== Action item ==
Write the lines below out exactly, dropping each picture.

BEGIN

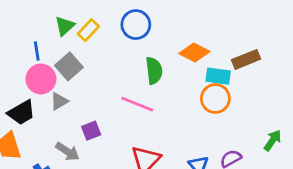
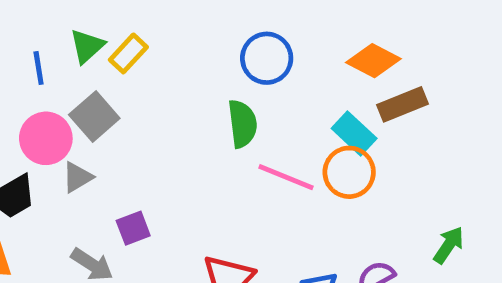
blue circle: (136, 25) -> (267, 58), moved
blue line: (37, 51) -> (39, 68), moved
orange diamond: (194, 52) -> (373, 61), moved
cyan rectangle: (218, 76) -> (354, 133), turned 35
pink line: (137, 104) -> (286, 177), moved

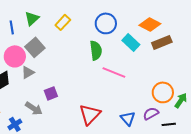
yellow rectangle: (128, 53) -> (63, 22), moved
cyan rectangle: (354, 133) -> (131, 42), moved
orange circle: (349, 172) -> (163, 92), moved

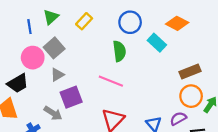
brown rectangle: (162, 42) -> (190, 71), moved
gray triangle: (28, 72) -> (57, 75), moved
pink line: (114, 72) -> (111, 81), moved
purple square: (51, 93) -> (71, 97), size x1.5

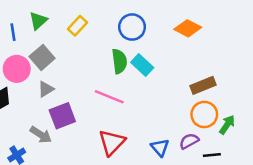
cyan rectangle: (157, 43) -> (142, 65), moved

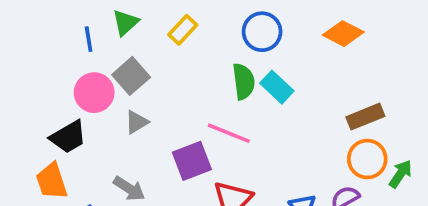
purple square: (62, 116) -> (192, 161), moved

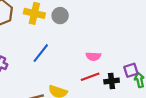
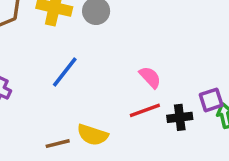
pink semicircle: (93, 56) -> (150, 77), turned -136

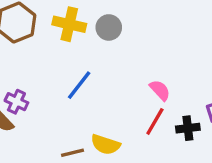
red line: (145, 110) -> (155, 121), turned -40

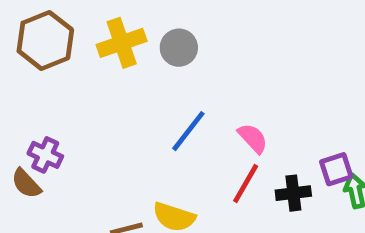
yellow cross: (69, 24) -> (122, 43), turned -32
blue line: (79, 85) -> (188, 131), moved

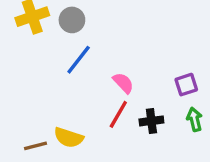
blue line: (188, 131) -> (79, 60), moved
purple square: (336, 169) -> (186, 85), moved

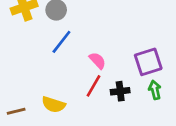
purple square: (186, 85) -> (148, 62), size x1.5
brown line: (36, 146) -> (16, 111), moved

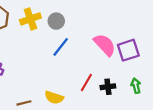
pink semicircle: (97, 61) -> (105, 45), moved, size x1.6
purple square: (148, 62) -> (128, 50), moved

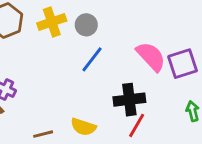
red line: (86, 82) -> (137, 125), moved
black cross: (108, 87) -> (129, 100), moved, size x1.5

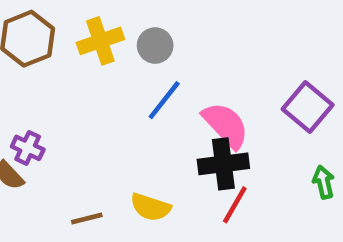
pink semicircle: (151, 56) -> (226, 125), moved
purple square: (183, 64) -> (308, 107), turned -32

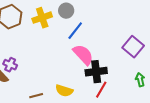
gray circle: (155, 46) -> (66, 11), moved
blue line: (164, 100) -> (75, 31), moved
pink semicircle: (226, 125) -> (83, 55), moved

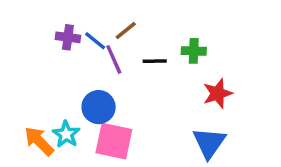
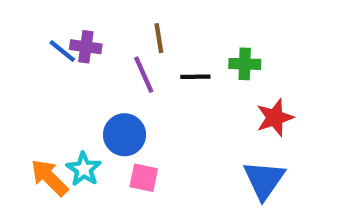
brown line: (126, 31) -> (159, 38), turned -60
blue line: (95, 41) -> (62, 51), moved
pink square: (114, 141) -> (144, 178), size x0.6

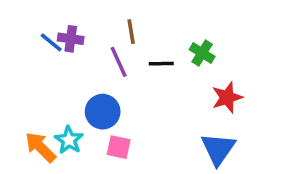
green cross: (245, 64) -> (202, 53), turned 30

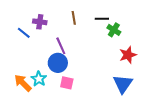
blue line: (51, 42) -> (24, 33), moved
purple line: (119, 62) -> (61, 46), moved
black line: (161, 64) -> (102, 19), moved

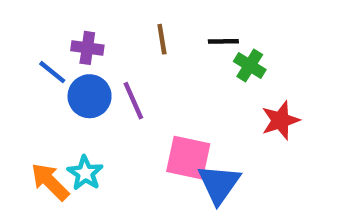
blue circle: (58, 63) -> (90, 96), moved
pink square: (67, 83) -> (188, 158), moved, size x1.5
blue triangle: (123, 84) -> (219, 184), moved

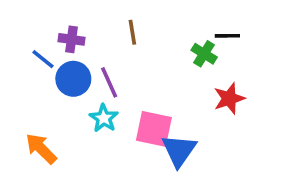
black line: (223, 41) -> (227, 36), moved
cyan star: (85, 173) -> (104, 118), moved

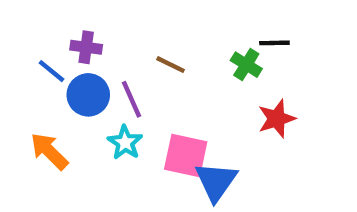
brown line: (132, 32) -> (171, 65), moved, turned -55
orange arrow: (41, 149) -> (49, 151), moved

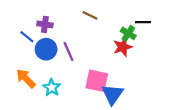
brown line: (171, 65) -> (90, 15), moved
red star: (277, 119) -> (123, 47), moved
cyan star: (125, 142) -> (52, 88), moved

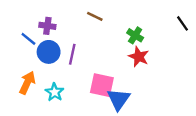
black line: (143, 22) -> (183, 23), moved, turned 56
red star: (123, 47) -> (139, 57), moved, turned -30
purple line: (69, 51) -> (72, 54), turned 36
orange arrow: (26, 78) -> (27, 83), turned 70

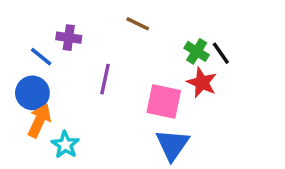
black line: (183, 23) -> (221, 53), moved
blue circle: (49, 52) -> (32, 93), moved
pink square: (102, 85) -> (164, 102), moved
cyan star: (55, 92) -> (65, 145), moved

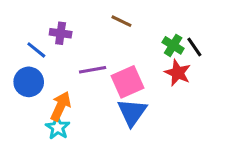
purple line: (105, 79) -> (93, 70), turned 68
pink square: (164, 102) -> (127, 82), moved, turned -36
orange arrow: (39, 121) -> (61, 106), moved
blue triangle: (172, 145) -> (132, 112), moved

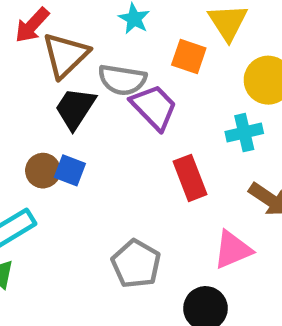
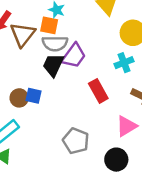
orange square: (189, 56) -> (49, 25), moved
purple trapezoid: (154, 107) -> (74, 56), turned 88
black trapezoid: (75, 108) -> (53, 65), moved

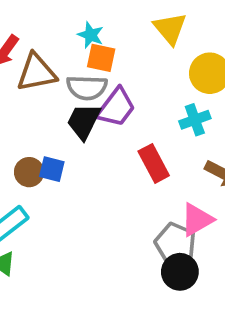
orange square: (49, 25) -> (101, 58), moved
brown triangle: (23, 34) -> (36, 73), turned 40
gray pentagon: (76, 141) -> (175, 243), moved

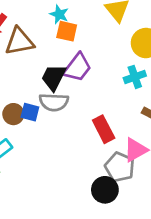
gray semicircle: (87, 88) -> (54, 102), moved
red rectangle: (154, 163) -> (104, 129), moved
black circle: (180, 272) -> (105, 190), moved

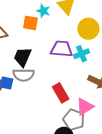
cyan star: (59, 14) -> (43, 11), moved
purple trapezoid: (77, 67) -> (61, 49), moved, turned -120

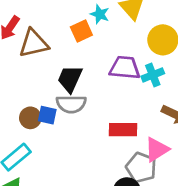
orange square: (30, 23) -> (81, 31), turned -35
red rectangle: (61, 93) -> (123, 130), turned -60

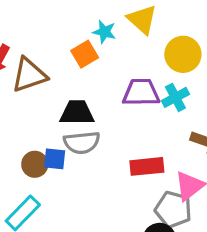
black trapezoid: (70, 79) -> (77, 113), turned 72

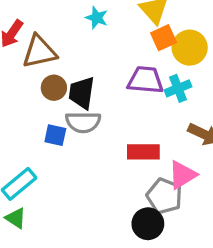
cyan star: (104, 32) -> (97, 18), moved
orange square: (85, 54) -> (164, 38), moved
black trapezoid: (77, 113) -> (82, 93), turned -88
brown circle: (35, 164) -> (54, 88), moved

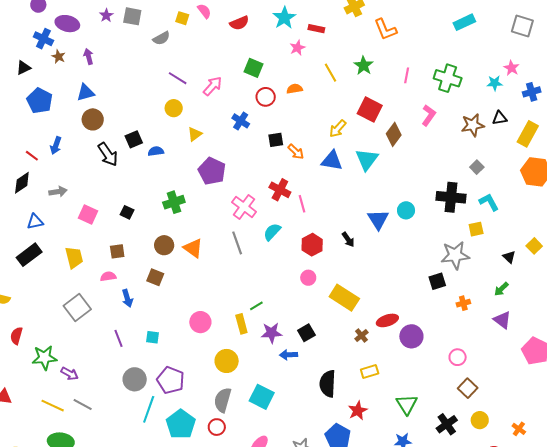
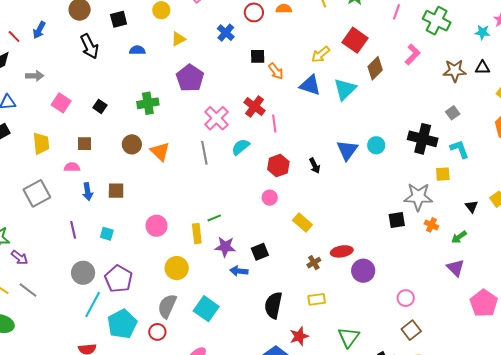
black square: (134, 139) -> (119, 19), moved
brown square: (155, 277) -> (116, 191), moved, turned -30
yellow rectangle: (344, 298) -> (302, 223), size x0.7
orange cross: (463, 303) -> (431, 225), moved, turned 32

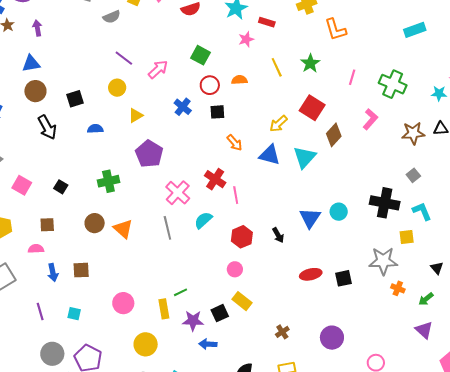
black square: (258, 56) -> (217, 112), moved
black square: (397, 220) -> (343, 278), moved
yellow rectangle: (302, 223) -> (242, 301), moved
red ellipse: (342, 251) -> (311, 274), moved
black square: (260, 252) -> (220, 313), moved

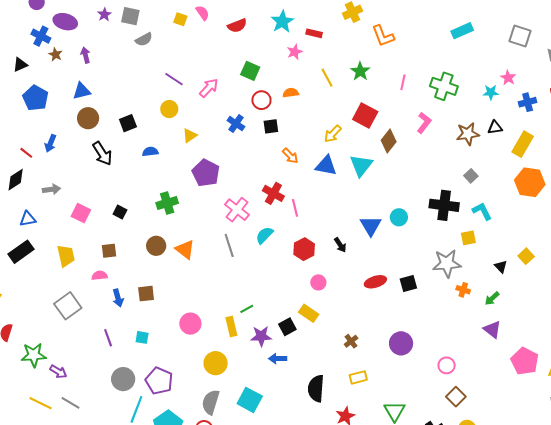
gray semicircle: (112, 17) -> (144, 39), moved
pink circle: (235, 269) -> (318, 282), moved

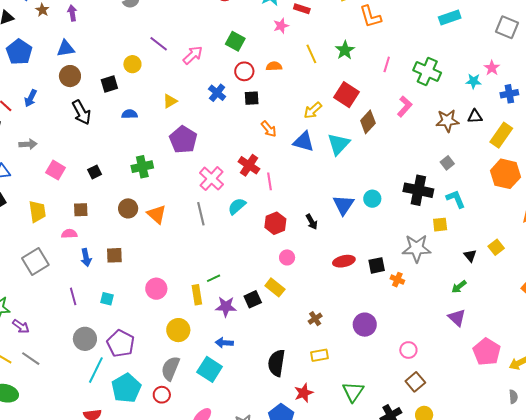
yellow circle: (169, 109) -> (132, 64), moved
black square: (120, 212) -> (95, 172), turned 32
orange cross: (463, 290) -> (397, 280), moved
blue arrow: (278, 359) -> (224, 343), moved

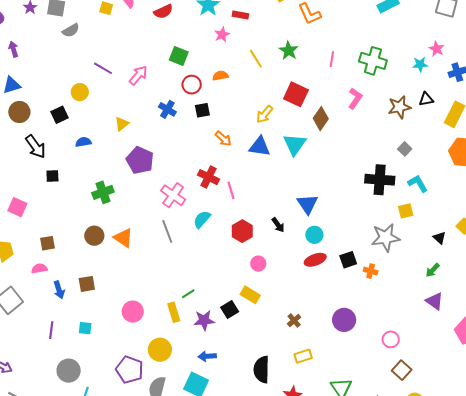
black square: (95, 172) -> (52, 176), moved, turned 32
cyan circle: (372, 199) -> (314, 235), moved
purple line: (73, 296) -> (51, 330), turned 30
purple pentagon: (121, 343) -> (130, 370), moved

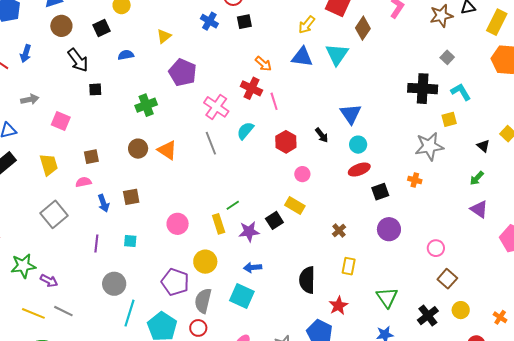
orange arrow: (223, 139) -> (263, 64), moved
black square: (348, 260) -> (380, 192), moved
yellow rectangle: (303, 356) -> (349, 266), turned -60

END

== Exercise output ==
blue circle: (136, 25) -> (267, 58), moved
blue line: (37, 51) -> (39, 68), moved
orange diamond: (194, 52) -> (373, 61), moved
cyan rectangle: (218, 76) -> (354, 133), turned 35
pink line: (137, 104) -> (286, 177), moved

yellow rectangle: (128, 53) -> (63, 22), moved
cyan rectangle: (354, 133) -> (131, 42), moved
orange circle: (349, 172) -> (163, 92), moved

brown rectangle: (162, 42) -> (190, 71), moved
gray triangle: (28, 72) -> (57, 75), moved
pink line: (114, 72) -> (111, 81), moved
purple square: (51, 93) -> (71, 97), size x1.5

cyan rectangle: (157, 43) -> (142, 65), moved

purple square: (62, 116) -> (192, 161), moved

pink semicircle: (93, 56) -> (150, 77), turned -136

red line: (145, 110) -> (155, 121), turned -40

yellow cross: (69, 24) -> (122, 43), turned -32
blue line: (79, 85) -> (188, 131), moved

blue line: (188, 131) -> (79, 60), moved
purple square: (336, 169) -> (186, 85), moved

purple square: (186, 85) -> (148, 62), size x1.5
brown line: (36, 146) -> (16, 111), moved

pink semicircle: (97, 61) -> (105, 45), moved, size x1.6
purple square: (148, 62) -> (128, 50), moved

red line: (86, 82) -> (137, 125), moved
black cross: (108, 87) -> (129, 100), moved, size x1.5

pink semicircle: (151, 56) -> (226, 125), moved
purple square: (183, 64) -> (308, 107), turned -32

gray circle: (155, 46) -> (66, 11), moved
blue line: (164, 100) -> (75, 31), moved
pink semicircle: (226, 125) -> (83, 55), moved

brown line: (126, 31) -> (159, 38), turned -60
blue line: (95, 41) -> (62, 51), moved
pink square: (114, 141) -> (144, 178), size x0.6

green cross: (245, 64) -> (202, 53), turned 30

blue line: (51, 42) -> (24, 33), moved
purple line: (119, 62) -> (61, 46), moved
black line: (161, 64) -> (102, 19), moved

blue circle: (58, 63) -> (90, 96), moved
pink square: (67, 83) -> (188, 158), moved, size x1.5
blue triangle: (123, 84) -> (219, 184), moved

black line: (223, 41) -> (227, 36), moved
cyan star: (85, 173) -> (104, 118), moved

brown line: (132, 32) -> (171, 65), moved, turned -55
orange arrow: (41, 149) -> (49, 151), moved

brown line: (171, 65) -> (90, 15), moved
red star: (277, 119) -> (123, 47), moved
cyan star: (125, 142) -> (52, 88), moved

black line: (143, 22) -> (183, 23), moved, turned 56
red star: (123, 47) -> (139, 57), moved, turned -30
purple line: (69, 51) -> (72, 54), turned 36
orange arrow: (26, 78) -> (27, 83), turned 70

black line: (183, 23) -> (221, 53), moved
blue circle: (49, 52) -> (32, 93), moved
pink square: (102, 85) -> (164, 102), moved
cyan star: (55, 92) -> (65, 145), moved

purple line: (105, 79) -> (93, 70), turned 68
pink square: (164, 102) -> (127, 82), moved, turned -36
orange arrow: (39, 121) -> (61, 106), moved
blue triangle: (172, 145) -> (132, 112), moved

orange square: (189, 56) -> (49, 25), moved
purple trapezoid: (154, 107) -> (74, 56), turned 88
black trapezoid: (75, 108) -> (53, 65), moved

orange square: (49, 25) -> (101, 58), moved
brown triangle: (23, 34) -> (36, 73), turned 40
gray pentagon: (76, 141) -> (175, 243), moved

gray semicircle: (87, 88) -> (54, 102), moved
red rectangle: (154, 163) -> (104, 129), moved
black circle: (180, 272) -> (105, 190), moved

cyan star: (59, 14) -> (43, 11), moved
purple trapezoid: (77, 67) -> (61, 49), moved, turned -120

orange square: (30, 23) -> (81, 31), turned -35
red rectangle: (61, 93) -> (123, 130), turned -60

black trapezoid: (70, 79) -> (77, 113), turned 72

cyan star: (104, 32) -> (97, 18), moved
orange square: (85, 54) -> (164, 38), moved
black trapezoid: (77, 113) -> (82, 93), turned -88
brown circle: (35, 164) -> (54, 88), moved

black square: (134, 139) -> (119, 19), moved
brown square: (155, 277) -> (116, 191), moved, turned -30
yellow rectangle: (344, 298) -> (302, 223), size x0.7
orange cross: (463, 303) -> (431, 225), moved, turned 32

black square: (258, 56) -> (217, 112), moved
black square: (397, 220) -> (343, 278), moved
yellow rectangle: (302, 223) -> (242, 301), moved
red ellipse: (342, 251) -> (311, 274), moved
black square: (260, 252) -> (220, 313), moved

gray semicircle: (112, 17) -> (144, 39), moved
pink circle: (235, 269) -> (318, 282), moved

yellow circle: (169, 109) -> (132, 64), moved
black square: (120, 212) -> (95, 172), turned 32
orange cross: (463, 290) -> (397, 280), moved
blue arrow: (278, 359) -> (224, 343), moved

black square: (95, 172) -> (52, 176), moved, turned 32
cyan circle: (372, 199) -> (314, 235), moved
purple line: (73, 296) -> (51, 330), turned 30
purple pentagon: (121, 343) -> (130, 370), moved

orange arrow: (223, 139) -> (263, 64), moved
black square: (348, 260) -> (380, 192), moved
yellow rectangle: (303, 356) -> (349, 266), turned -60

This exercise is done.